**The task:** Copy the text lines of all the items below word for word, and leave the pictures out of your answer.

**Records to use:**

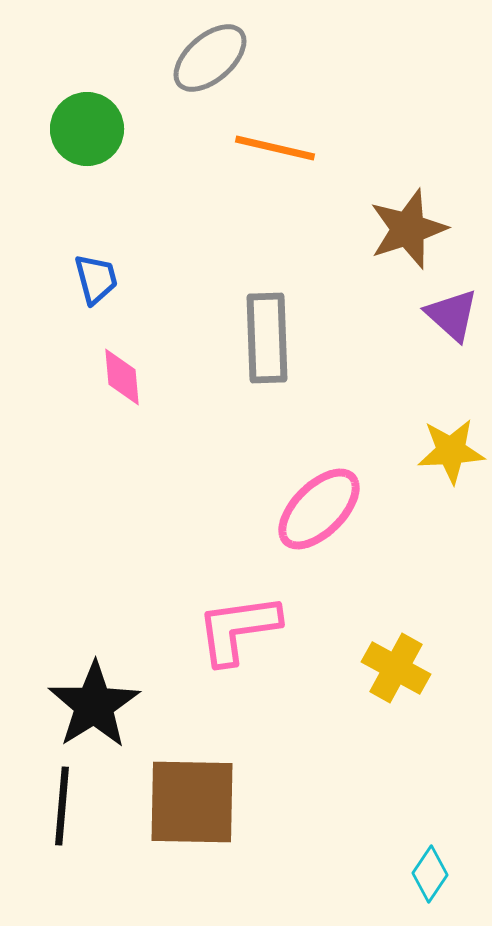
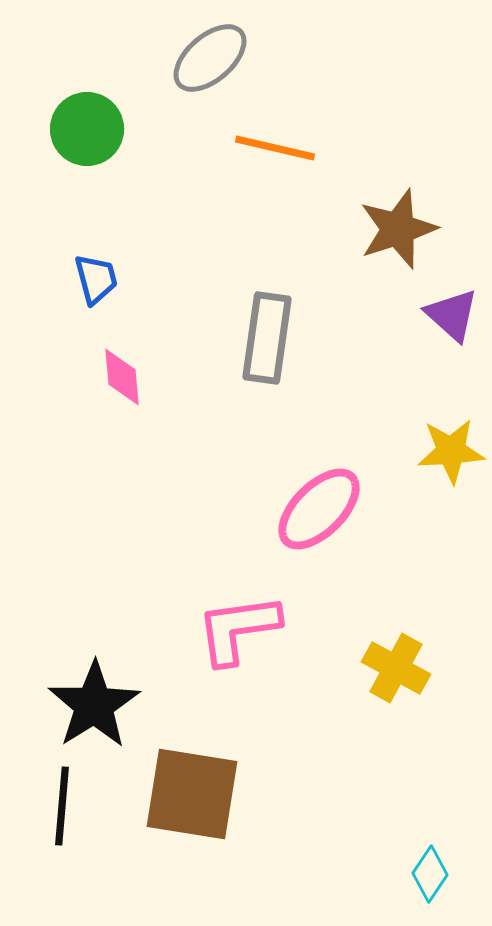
brown star: moved 10 px left
gray rectangle: rotated 10 degrees clockwise
brown square: moved 8 px up; rotated 8 degrees clockwise
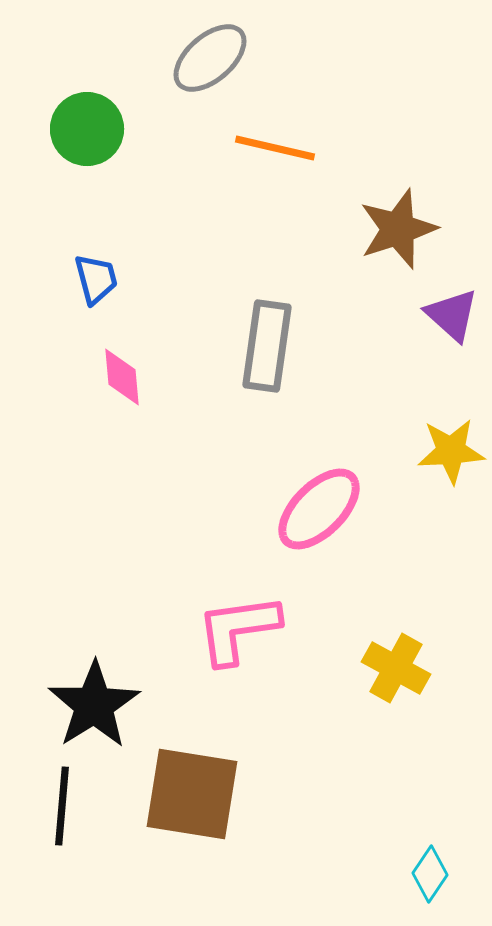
gray rectangle: moved 8 px down
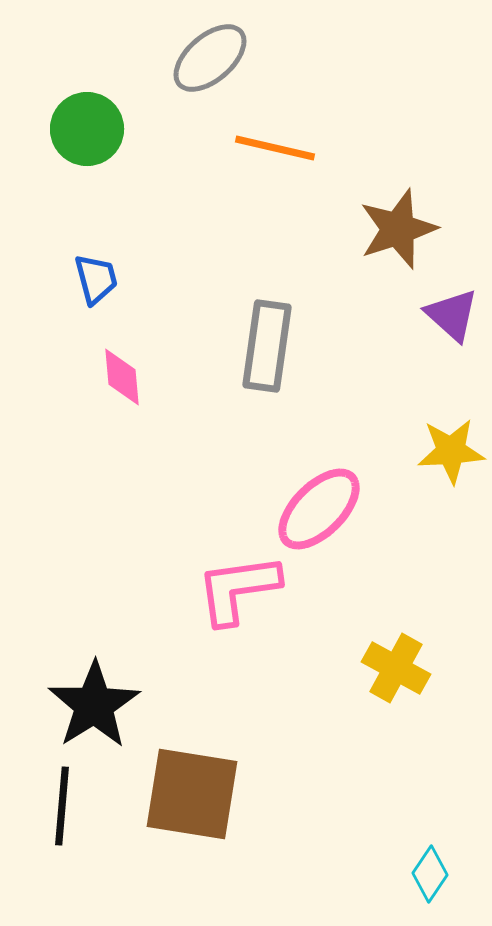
pink L-shape: moved 40 px up
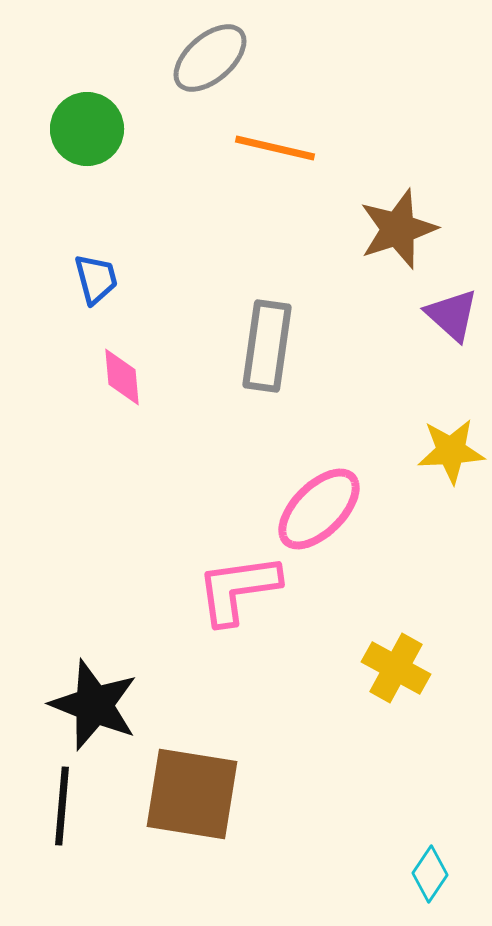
black star: rotated 18 degrees counterclockwise
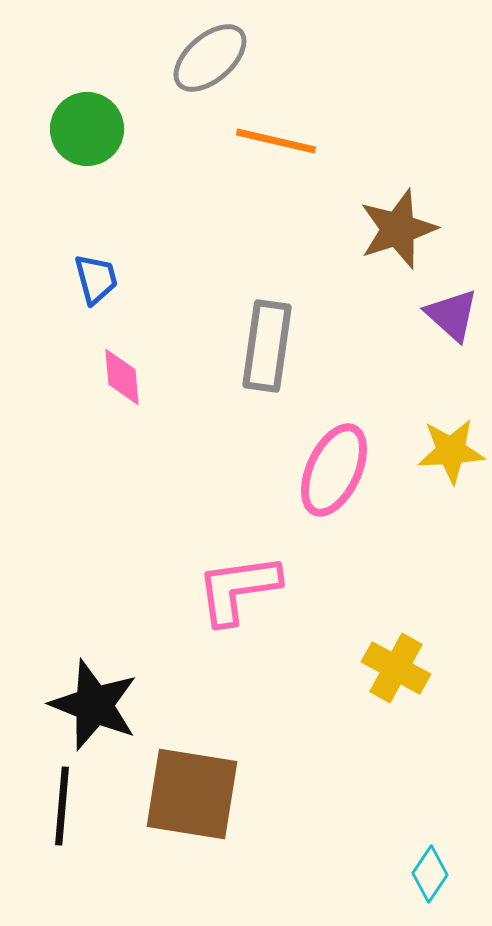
orange line: moved 1 px right, 7 px up
pink ellipse: moved 15 px right, 39 px up; rotated 20 degrees counterclockwise
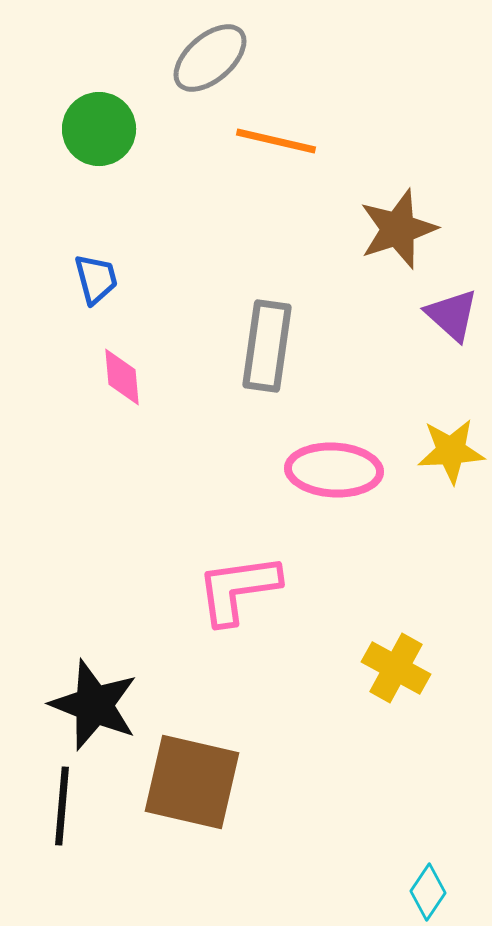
green circle: moved 12 px right
pink ellipse: rotated 68 degrees clockwise
brown square: moved 12 px up; rotated 4 degrees clockwise
cyan diamond: moved 2 px left, 18 px down
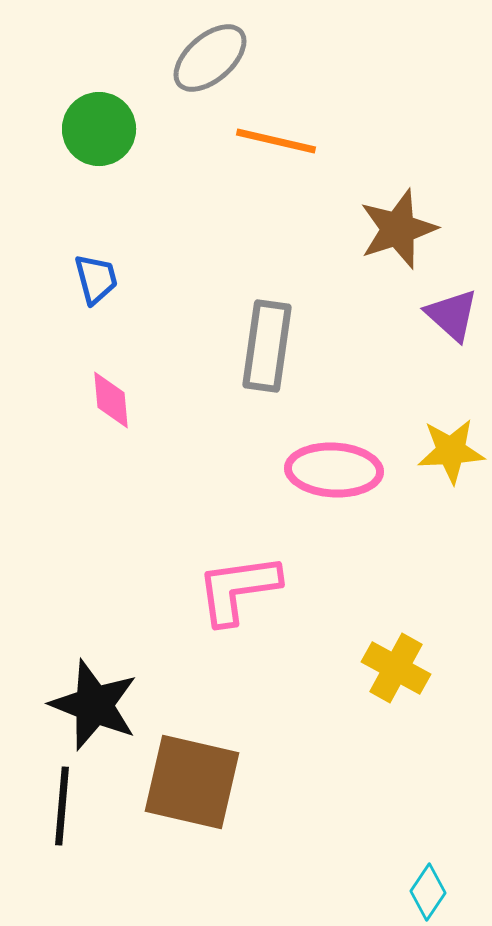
pink diamond: moved 11 px left, 23 px down
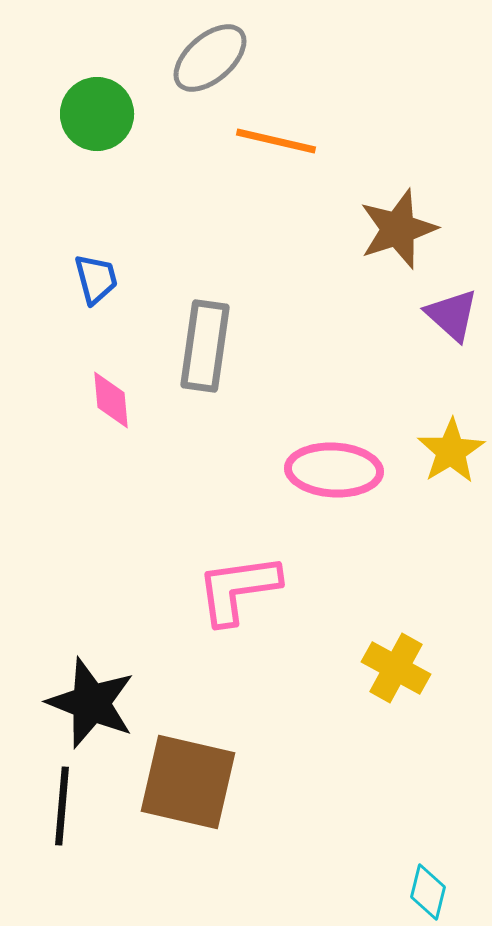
green circle: moved 2 px left, 15 px up
gray rectangle: moved 62 px left
yellow star: rotated 28 degrees counterclockwise
black star: moved 3 px left, 2 px up
brown square: moved 4 px left
cyan diamond: rotated 20 degrees counterclockwise
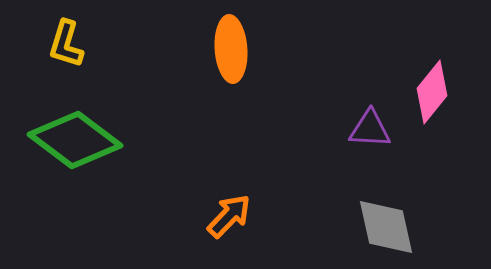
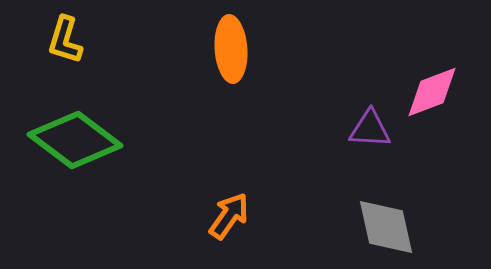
yellow L-shape: moved 1 px left, 4 px up
pink diamond: rotated 30 degrees clockwise
orange arrow: rotated 9 degrees counterclockwise
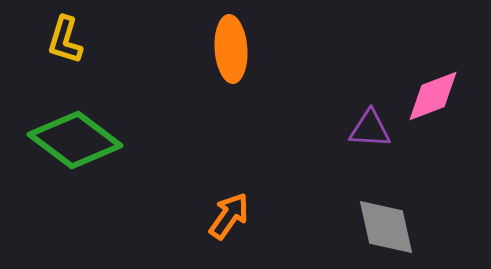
pink diamond: moved 1 px right, 4 px down
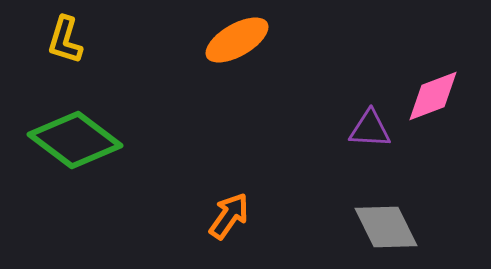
orange ellipse: moved 6 px right, 9 px up; rotated 64 degrees clockwise
gray diamond: rotated 14 degrees counterclockwise
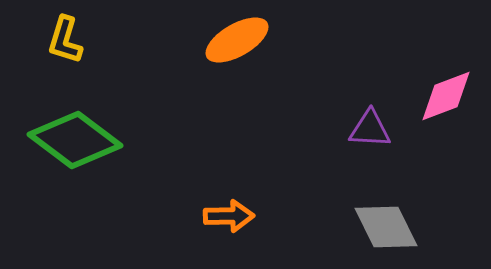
pink diamond: moved 13 px right
orange arrow: rotated 54 degrees clockwise
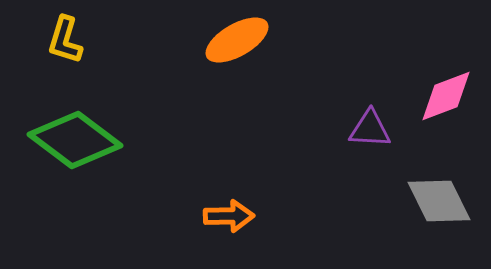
gray diamond: moved 53 px right, 26 px up
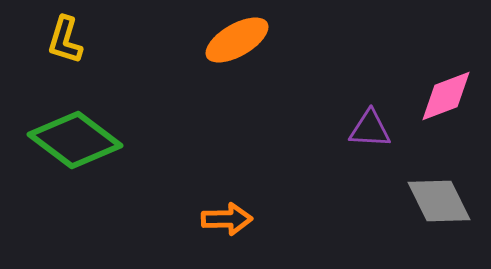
orange arrow: moved 2 px left, 3 px down
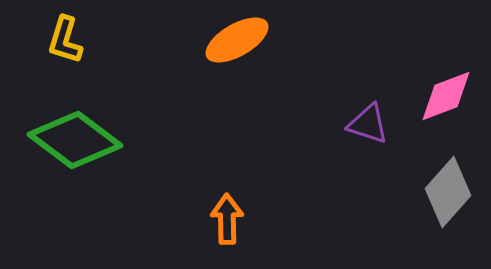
purple triangle: moved 2 px left, 5 px up; rotated 15 degrees clockwise
gray diamond: moved 9 px right, 9 px up; rotated 68 degrees clockwise
orange arrow: rotated 90 degrees counterclockwise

**Final result:**
brown star: moved 10 px left
gray rectangle: rotated 10 degrees clockwise
brown square: moved 8 px up; rotated 8 degrees clockwise
gray rectangle: moved 8 px down
pink L-shape: moved 40 px up
black star: rotated 18 degrees counterclockwise
orange line: moved 1 px right, 7 px up
pink ellipse: moved 15 px right, 39 px up; rotated 20 degrees counterclockwise
green circle: moved 12 px right
pink ellipse: rotated 68 degrees clockwise
brown square: moved 12 px up; rotated 4 degrees clockwise
cyan diamond: moved 2 px left, 18 px down
pink diamond: moved 11 px left, 23 px down
green circle: moved 2 px left, 15 px up
gray rectangle: moved 62 px left
yellow star: rotated 28 degrees counterclockwise
black star: moved 3 px left, 2 px up
brown square: moved 4 px left
cyan diamond: rotated 20 degrees counterclockwise
yellow L-shape: moved 1 px left, 4 px up
pink diamond: rotated 30 degrees clockwise
orange arrow: rotated 9 degrees counterclockwise
pink diamond: moved 1 px right, 4 px down
orange ellipse: moved 6 px right, 9 px up; rotated 64 degrees clockwise
gray diamond: rotated 14 degrees counterclockwise
pink diamond: moved 13 px right
orange arrow: rotated 54 degrees clockwise
gray diamond: moved 53 px right, 26 px up
orange arrow: moved 2 px left, 3 px down
purple triangle: moved 2 px left, 5 px up; rotated 15 degrees clockwise
gray diamond: moved 9 px right, 9 px up; rotated 68 degrees clockwise
orange arrow: rotated 90 degrees counterclockwise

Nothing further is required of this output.